<<<<
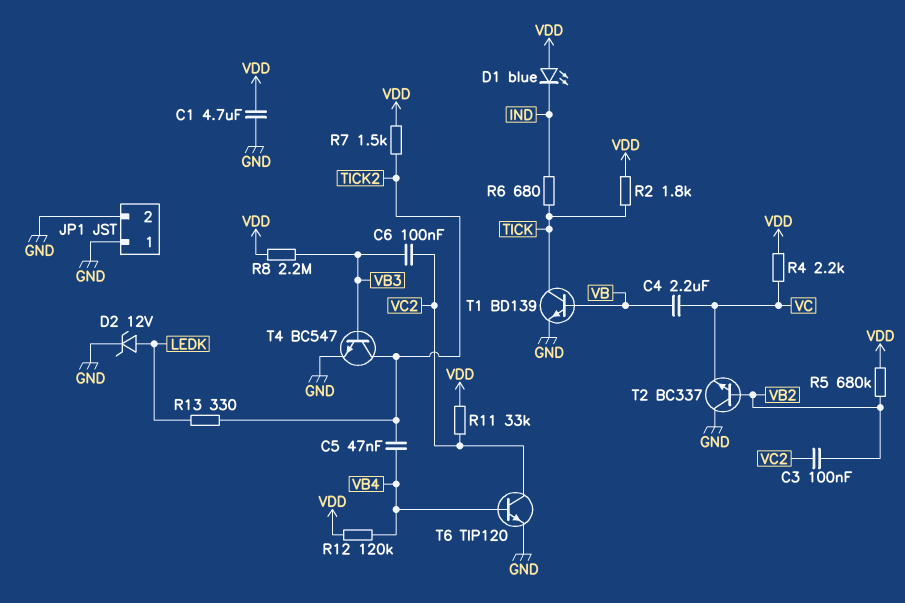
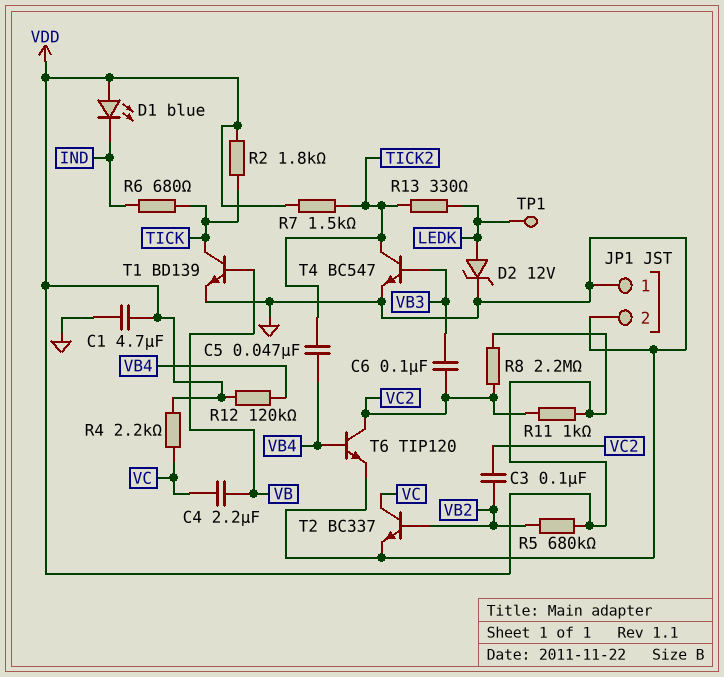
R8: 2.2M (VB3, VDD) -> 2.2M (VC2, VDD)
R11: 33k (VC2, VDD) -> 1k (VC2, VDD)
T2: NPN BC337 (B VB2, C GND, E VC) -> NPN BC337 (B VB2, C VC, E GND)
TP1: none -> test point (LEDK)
>>>>
<<<<
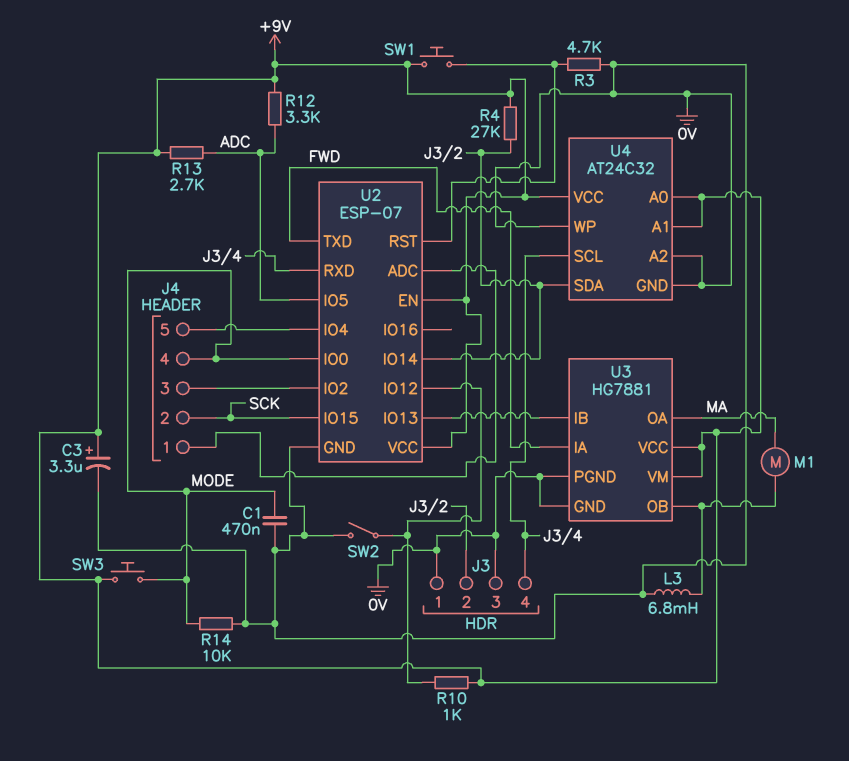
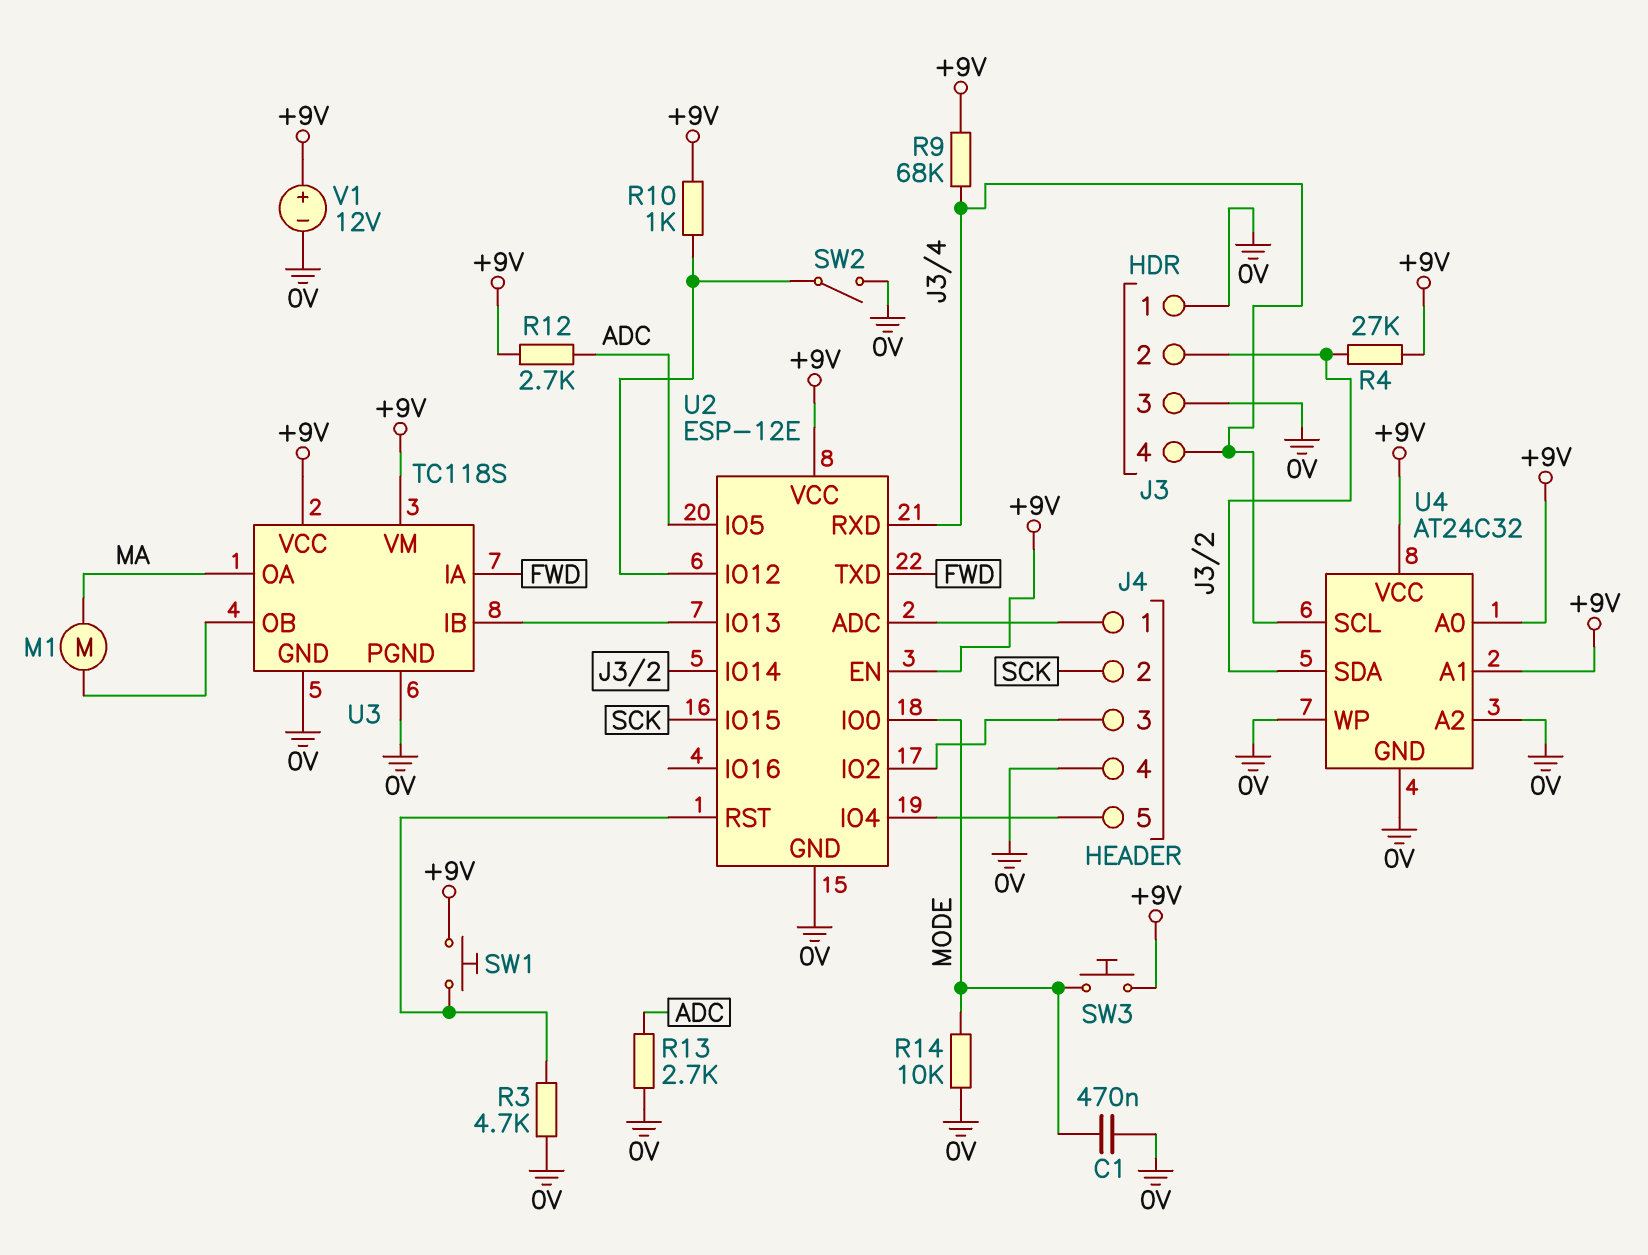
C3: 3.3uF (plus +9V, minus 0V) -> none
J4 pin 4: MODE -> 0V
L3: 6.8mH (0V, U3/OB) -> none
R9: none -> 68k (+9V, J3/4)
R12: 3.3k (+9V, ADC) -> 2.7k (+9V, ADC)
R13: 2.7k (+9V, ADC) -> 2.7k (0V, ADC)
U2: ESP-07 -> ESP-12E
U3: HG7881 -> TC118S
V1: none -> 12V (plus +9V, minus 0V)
>>>>
<<<<
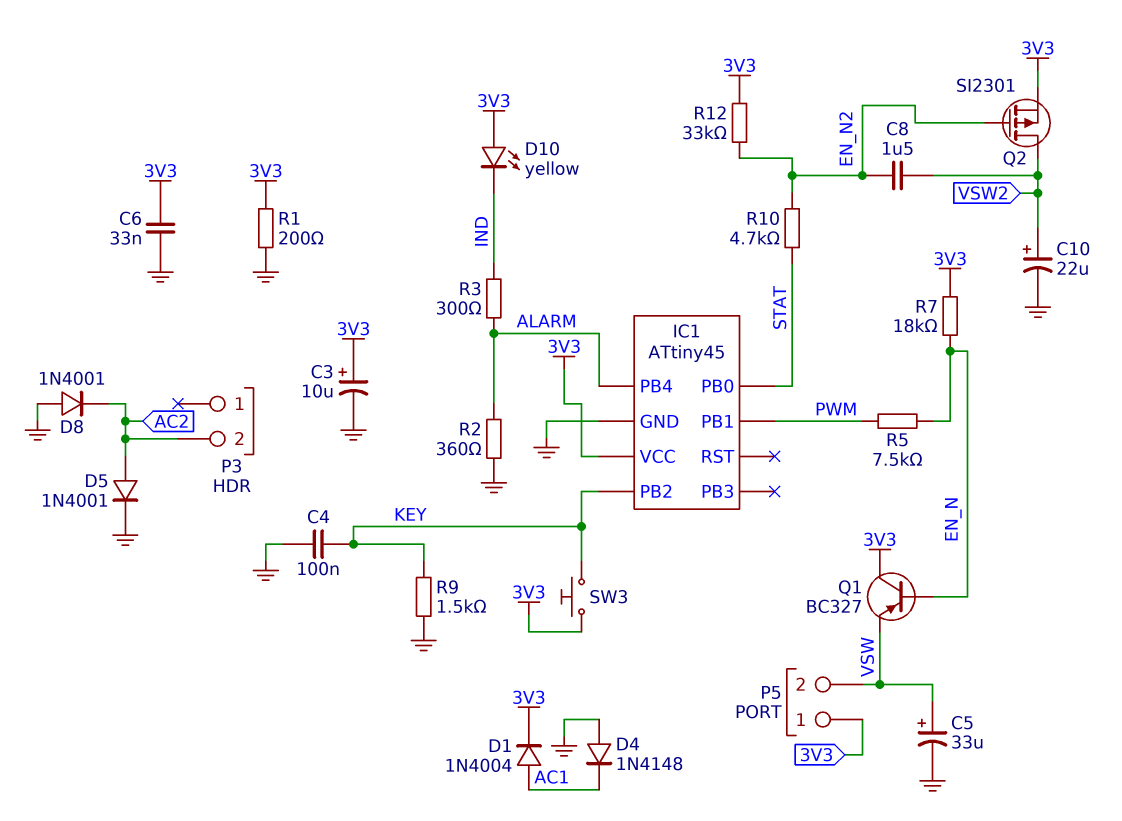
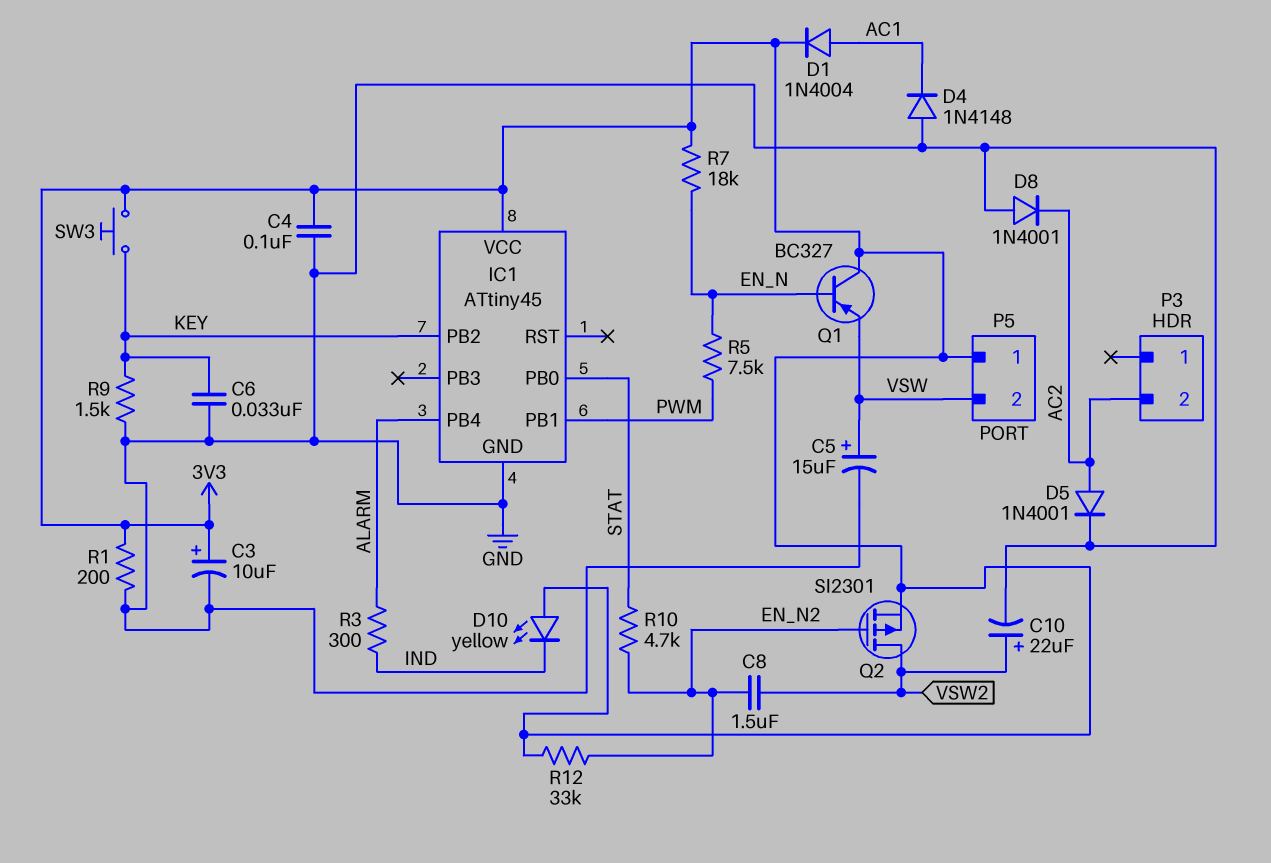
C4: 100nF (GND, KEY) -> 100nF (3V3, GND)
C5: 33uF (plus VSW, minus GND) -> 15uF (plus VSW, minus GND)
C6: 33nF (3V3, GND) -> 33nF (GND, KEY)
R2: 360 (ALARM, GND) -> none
>>>>
[Problem description] Above are the entries. Quote exactly the lines from the one bearing "L3: 6.8mH (0V, U3/OB) -> none" through the one bearing "V1: none -> 12V (plus +9V, minus 0V)".

[Written answer]
L3: 6.8mH (0V, U3/OB) -> none
R9: none -> 68k (+9V, J3/4)
R12: 3.3k (+9V, ADC) -> 2.7k (+9V, ADC)
R13: 2.7k (+9V, ADC) -> 2.7k (0V, ADC)
U2: ESP-07 -> ESP-12E
U3: HG7881 -> TC118S
V1: none -> 12V (plus +9V, minus 0V)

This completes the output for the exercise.